What is being asked> The data must be returned in full and exactly as given.
----------------------------------------
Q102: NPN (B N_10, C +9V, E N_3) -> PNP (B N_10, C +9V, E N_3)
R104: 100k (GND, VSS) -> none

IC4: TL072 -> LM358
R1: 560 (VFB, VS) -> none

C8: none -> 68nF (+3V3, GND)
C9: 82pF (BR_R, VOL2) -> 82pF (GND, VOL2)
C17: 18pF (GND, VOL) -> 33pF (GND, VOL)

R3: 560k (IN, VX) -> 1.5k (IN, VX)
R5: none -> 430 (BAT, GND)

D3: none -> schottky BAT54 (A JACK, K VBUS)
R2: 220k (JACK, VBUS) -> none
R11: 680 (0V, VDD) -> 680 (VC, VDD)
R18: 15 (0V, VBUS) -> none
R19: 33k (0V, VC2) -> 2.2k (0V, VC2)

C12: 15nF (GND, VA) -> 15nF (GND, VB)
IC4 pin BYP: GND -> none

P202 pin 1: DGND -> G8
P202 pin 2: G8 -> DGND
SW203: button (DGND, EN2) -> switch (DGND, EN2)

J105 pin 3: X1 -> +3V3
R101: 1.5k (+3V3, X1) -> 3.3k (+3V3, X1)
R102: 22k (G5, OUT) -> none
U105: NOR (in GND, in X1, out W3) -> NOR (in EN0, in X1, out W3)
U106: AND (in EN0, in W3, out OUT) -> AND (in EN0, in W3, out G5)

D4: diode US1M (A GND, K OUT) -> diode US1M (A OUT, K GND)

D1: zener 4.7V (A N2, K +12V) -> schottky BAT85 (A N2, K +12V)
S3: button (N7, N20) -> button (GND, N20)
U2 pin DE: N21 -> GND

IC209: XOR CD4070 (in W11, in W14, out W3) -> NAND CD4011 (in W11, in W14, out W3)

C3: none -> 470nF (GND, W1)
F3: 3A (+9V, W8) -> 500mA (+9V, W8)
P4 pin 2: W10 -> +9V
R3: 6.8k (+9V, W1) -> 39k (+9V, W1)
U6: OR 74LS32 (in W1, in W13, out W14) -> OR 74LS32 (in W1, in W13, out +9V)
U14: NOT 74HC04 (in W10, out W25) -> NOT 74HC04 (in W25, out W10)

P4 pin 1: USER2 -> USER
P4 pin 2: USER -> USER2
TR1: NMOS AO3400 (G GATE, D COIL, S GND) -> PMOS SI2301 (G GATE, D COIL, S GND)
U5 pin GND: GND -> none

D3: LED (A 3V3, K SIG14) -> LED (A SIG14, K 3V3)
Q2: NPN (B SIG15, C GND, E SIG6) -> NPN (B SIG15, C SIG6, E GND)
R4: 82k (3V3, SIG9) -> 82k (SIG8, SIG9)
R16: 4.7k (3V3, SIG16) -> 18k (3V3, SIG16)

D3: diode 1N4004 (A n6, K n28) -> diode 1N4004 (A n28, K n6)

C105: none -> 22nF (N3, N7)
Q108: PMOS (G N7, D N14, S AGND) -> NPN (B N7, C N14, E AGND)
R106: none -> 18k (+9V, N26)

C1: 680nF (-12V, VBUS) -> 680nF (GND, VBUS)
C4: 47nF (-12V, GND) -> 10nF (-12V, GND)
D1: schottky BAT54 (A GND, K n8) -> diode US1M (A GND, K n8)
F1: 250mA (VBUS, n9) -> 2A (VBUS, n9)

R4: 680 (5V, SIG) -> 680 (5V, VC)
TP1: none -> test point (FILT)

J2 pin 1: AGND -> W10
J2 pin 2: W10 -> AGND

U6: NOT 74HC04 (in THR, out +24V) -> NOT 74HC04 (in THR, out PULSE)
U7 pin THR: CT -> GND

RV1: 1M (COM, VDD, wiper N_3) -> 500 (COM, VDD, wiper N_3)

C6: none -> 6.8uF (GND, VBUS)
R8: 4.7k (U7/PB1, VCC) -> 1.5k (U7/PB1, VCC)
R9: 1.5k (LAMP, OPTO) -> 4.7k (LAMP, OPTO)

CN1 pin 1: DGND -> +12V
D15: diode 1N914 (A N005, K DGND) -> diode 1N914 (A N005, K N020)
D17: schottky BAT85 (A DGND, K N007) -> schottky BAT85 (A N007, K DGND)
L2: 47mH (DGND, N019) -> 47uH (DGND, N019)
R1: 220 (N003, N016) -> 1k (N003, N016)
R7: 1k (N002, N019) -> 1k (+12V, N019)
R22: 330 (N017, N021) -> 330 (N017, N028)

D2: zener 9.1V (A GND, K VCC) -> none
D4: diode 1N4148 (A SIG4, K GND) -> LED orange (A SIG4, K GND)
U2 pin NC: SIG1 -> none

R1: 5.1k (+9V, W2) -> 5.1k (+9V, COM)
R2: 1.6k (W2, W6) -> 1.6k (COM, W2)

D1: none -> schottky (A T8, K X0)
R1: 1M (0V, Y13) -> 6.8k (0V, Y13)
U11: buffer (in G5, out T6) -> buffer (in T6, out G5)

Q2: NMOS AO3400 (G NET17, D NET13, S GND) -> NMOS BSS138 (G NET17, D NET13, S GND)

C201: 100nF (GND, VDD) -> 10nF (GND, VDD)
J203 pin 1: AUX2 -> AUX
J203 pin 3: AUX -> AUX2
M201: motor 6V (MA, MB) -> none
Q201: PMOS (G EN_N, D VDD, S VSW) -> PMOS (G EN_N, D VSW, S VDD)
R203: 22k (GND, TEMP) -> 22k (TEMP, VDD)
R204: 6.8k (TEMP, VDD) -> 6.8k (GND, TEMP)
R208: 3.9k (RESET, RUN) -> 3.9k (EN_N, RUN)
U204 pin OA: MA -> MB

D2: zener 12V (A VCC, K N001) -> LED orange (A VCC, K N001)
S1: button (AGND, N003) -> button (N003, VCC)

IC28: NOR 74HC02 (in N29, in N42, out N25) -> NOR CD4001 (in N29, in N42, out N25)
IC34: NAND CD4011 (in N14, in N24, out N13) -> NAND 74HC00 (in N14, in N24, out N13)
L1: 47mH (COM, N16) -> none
----------------------------------------
Problem solution>
Q102: NPN (B N_10, C +9V, E N_3) -> PNP (B N_10, C +9V, E N_3)
R104: 100k (GND, VSS) -> none

IC4: TL072 -> LM358
R1: 560 (VFB, VS) -> none

C8: none -> 68nF (+3V3, GND)
C9: 82pF (BR_R, VOL2) -> 82pF (GND, VOL2)
C17: 18pF (GND, VOL) -> 33pF (GND, VOL)

R3: 560k (IN, VX) -> 1.5k (IN, VX)
R5: none -> 430 (BAT, GND)

D3: none -> schottky BAT54 (A JACK, K VBUS)
R2: 220k (JACK, VBUS) -> none
R11: 680 (0V, VDD) -> 680 (VC, VDD)
R18: 15 (0V, VBUS) -> none
R19: 33k (0V, VC2) -> 2.2k (0V, VC2)

C12: 15nF (GND, VA) -> 15nF (GND, VB)
IC4 pin BYP: GND -> none

P202 pin 1: DGND -> G8
P202 pin 2: G8 -> DGND
SW203: button (DGND, EN2) -> switch (DGND, EN2)

J105 pin 3: X1 -> +3V3
R101: 1.5k (+3V3, X1) -> 3.3k (+3V3, X1)
R102: 22k (G5, OUT) -> none
U105: NOR (in GND, in X1, out W3) -> NOR (in EN0, in X1, out W3)
U106: AND (in EN0, in W3, out OUT) -> AND (in EN0, in W3, out G5)

D4: diode US1M (A GND, K OUT) -> diode US1M (A OUT, K GND)

D1: zener 4.7V (A N2, K +12V) -> schottky BAT85 (A N2, K +12V)
S3: button (N7, N20) -> button (GND, N20)
U2 pin DE: N21 -> GND

IC209: XOR CD4070 (in W11, in W14, out W3) -> NAND CD4011 (in W11, in W14, out W3)

C3: none -> 470nF (GND, W1)
F3: 3A (+9V, W8) -> 500mA (+9V, W8)
P4 pin 2: W10 -> +9V
R3: 6.8k (+9V, W1) -> 39k (+9V, W1)
U6: OR 74LS32 (in W1, in W13, out W14) -> OR 74LS32 (in W1, in W13, out +9V)
U14: NOT 74HC04 (in W10, out W25) -> NOT 74HC04 (in W25, out W10)

P4 pin 1: USER2 -> USER
P4 pin 2: USER -> USER2
TR1: NMOS AO3400 (G GATE, D COIL, S GND) -> PMOS SI2301 (G GATE, D COIL, S GND)
U5 pin GND: GND -> none

D3: LED (A 3V3, K SIG14) -> LED (A SIG14, K 3V3)
Q2: NPN (B SIG15, C GND, E SIG6) -> NPN (B SIG15, C SIG6, E GND)
R4: 82k (3V3, SIG9) -> 82k (SIG8, SIG9)
R16: 4.7k (3V3, SIG16) -> 18k (3V3, SIG16)

D3: diode 1N4004 (A n6, K n28) -> diode 1N4004 (A n28, K n6)

C105: none -> 22nF (N3, N7)
Q108: PMOS (G N7, D N14, S AGND) -> NPN (B N7, C N14, E AGND)
R106: none -> 18k (+9V, N26)

C1: 680nF (-12V, VBUS) -> 680nF (GND, VBUS)
C4: 47nF (-12V, GND) -> 10nF (-12V, GND)
D1: schottky BAT54 (A GND, K n8) -> diode US1M (A GND, K n8)
F1: 250mA (VBUS, n9) -> 2A (VBUS, n9)

R4: 680 (5V, SIG) -> 680 (5V, VC)
TP1: none -> test point (FILT)

J2 pin 1: AGND -> W10
J2 pin 2: W10 -> AGND

U6: NOT 74HC04 (in THR, out +24V) -> NOT 74HC04 (in THR, out PULSE)
U7 pin THR: CT -> GND

RV1: 1M (COM, VDD, wiper N_3) -> 500 (COM, VDD, wiper N_3)

C6: none -> 6.8uF (GND, VBUS)
R8: 4.7k (U7/PB1, VCC) -> 1.5k (U7/PB1, VCC)
R9: 1.5k (LAMP, OPTO) -> 4.7k (LAMP, OPTO)

CN1 pin 1: DGND -> +12V
D15: diode 1N914 (A N005, K DGND) -> diode 1N914 (A N005, K N020)
D17: schottky BAT85 (A DGND, K N007) -> schottky BAT85 (A N007, K DGND)
L2: 47mH (DGND, N019) -> 47uH (DGND, N019)
R1: 220 (N003, N016) -> 1k (N003, N016)
R7: 1k (N002, N019) -> 1k (+12V, N019)
R22: 330 (N017, N021) -> 330 (N017, N028)

D2: zener 9.1V (A GND, K VCC) -> none
D4: diode 1N4148 (A SIG4, K GND) -> LED orange (A SIG4, K GND)
U2 pin NC: SIG1 -> none

R1: 5.1k (+9V, W2) -> 5.1k (+9V, COM)
R2: 1.6k (W2, W6) -> 1.6k (COM, W2)

D1: none -> schottky (A T8, K X0)
R1: 1M (0V, Y13) -> 6.8k (0V, Y13)
U11: buffer (in G5, out T6) -> buffer (in T6, out G5)

Q2: NMOS AO3400 (G NET17, D NET13, S GND) -> NMOS BSS138 (G NET17, D NET13, S GND)

C201: 100nF (GND, VDD) -> 10nF (GND, VDD)
J203 pin 1: AUX2 -> AUX
J203 pin 3: AUX -> AUX2
M201: motor 6V (MA, MB) -> none
Q201: PMOS (G EN_N, D VDD, S VSW) -> PMOS (G EN_N, D VSW, S VDD)
R203: 22k (GND, TEMP) -> 22k (TEMP, VDD)
R204: 6.8k (TEMP, VDD) -> 6.8k (GND, TEMP)
R208: 3.9k (RESET, RUN) -> 3.9k (EN_N, RUN)
U204 pin OA: MA -> MB

D2: zener 12V (A VCC, K N001) -> LED orange (A VCC, K N001)
S1: button (AGND, N003) -> button (N003, VCC)

IC28: NOR 74HC02 (in N29, in N42, out N25) -> NOR CD4001 (in N29, in N42, out N25)
IC34: NAND CD4011 (in N14, in N24, out N13) -> NAND 74HC00 (in N14, in N24, out N13)
L1: 47mH (COM, N16) -> none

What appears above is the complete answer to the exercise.